_TASK ITEM_. Where does the word "lime" occur in the entries below? Copy every line that has it.

_AVAILABLE DATA_.
════════════════
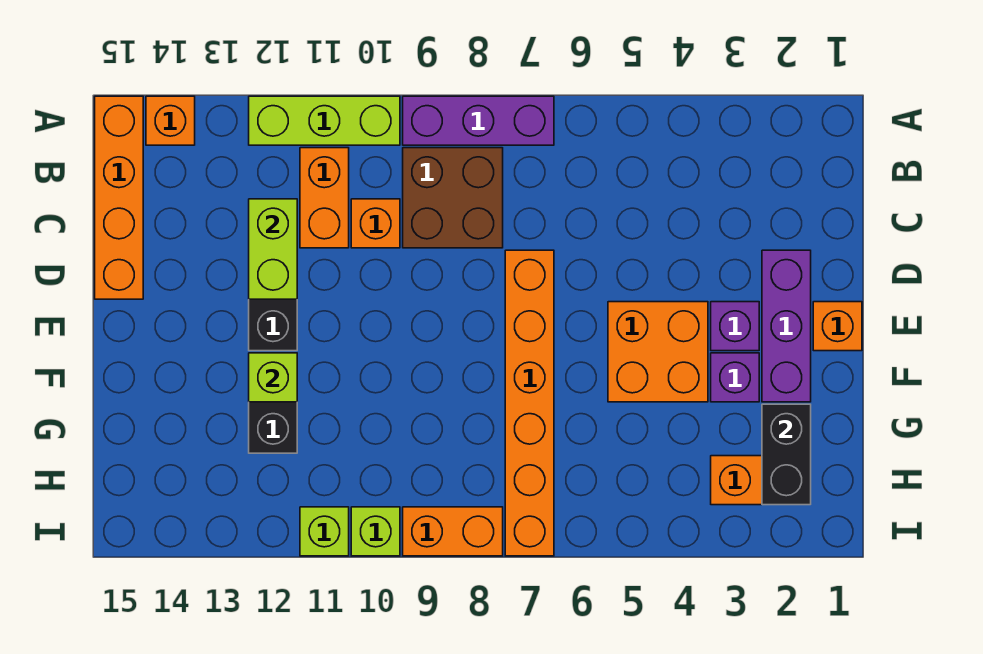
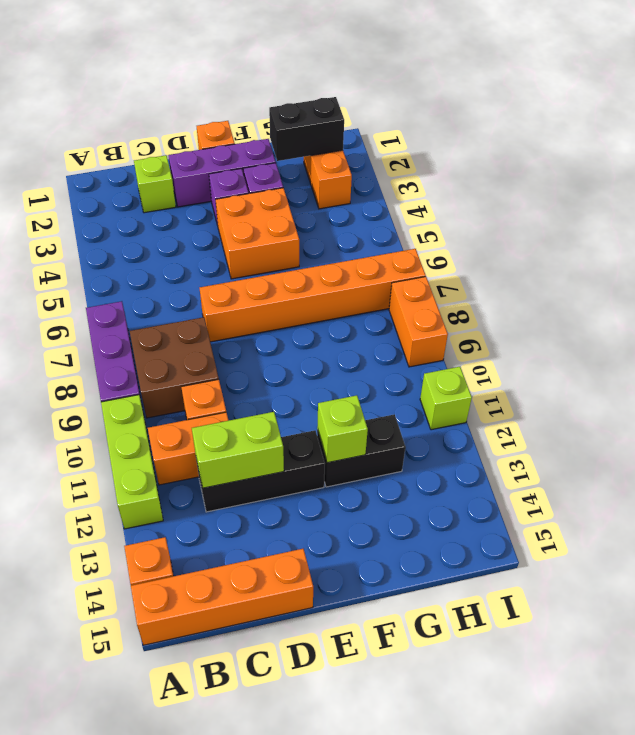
lime brick I10 level 1 -> lime brick C2 level 1

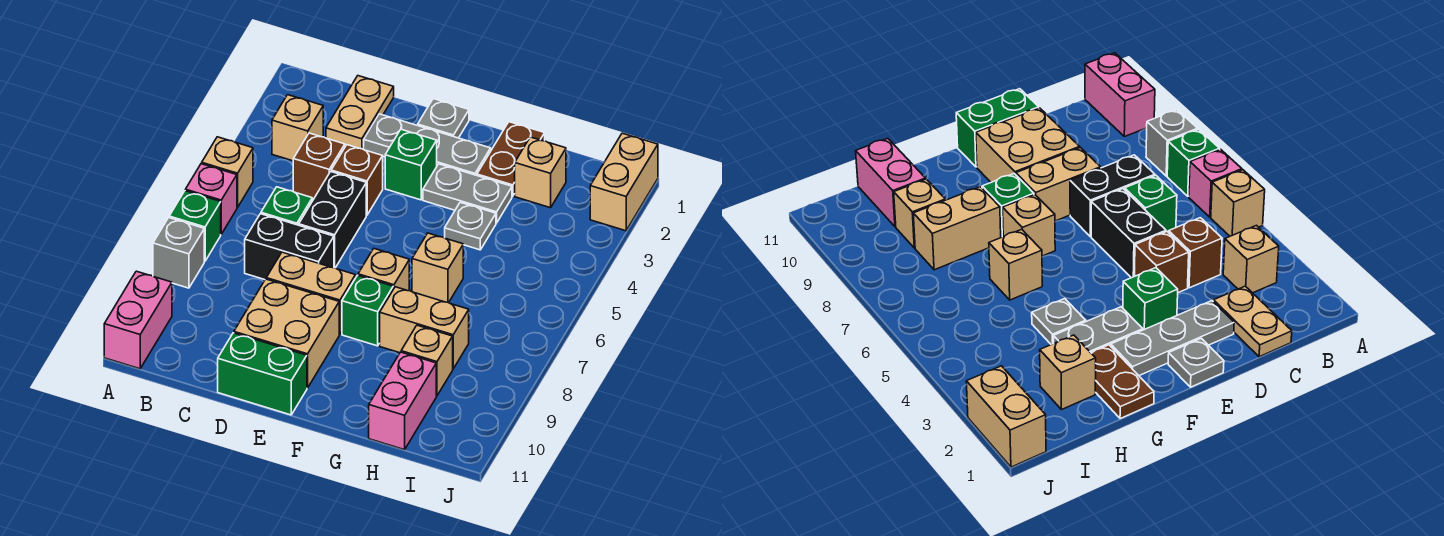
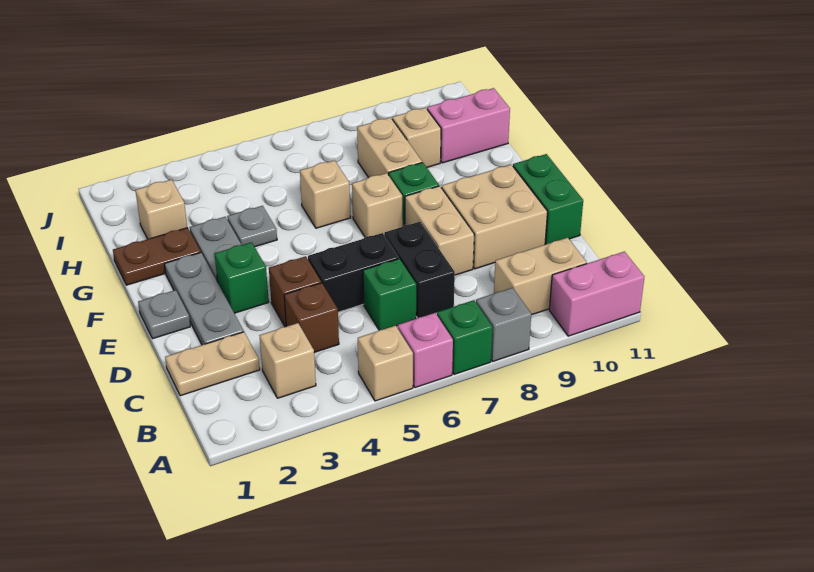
tan brick J1:J2 level 1 -> tan brick B9:B10 level 1

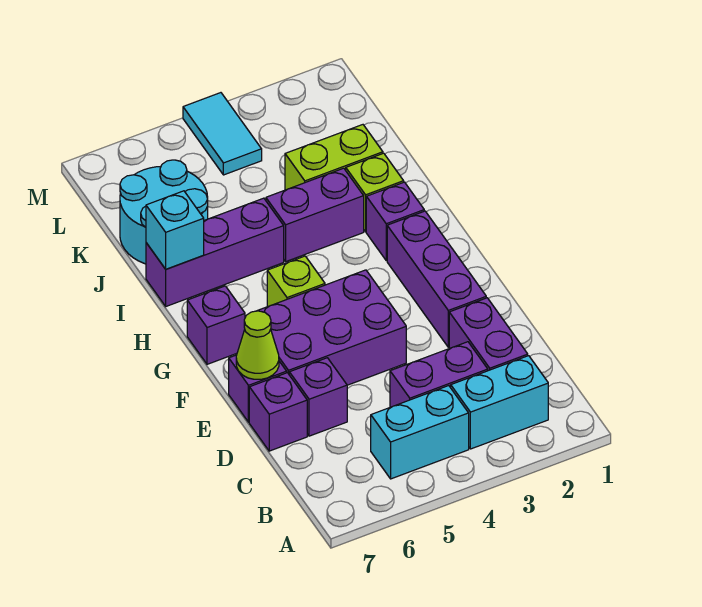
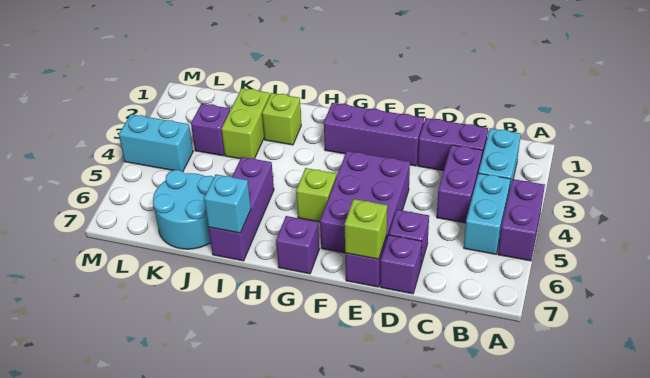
lime cone E7 level 2 -> lime brick E7 level 2
purple brick H2 level 1 -> purple brick K3 level 1
purple brick I3:I4 level 1 -> purple brick A4:A5 level 1
cyan tile L4:M4 level 1 -> cyan brick L4:M4 level 1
════════════════
_ANSWER SPACE_.
lime brick I10 level 1 -> lime brick C2 level 1
lime cone E7 level 2 -> lime brick E7 level 2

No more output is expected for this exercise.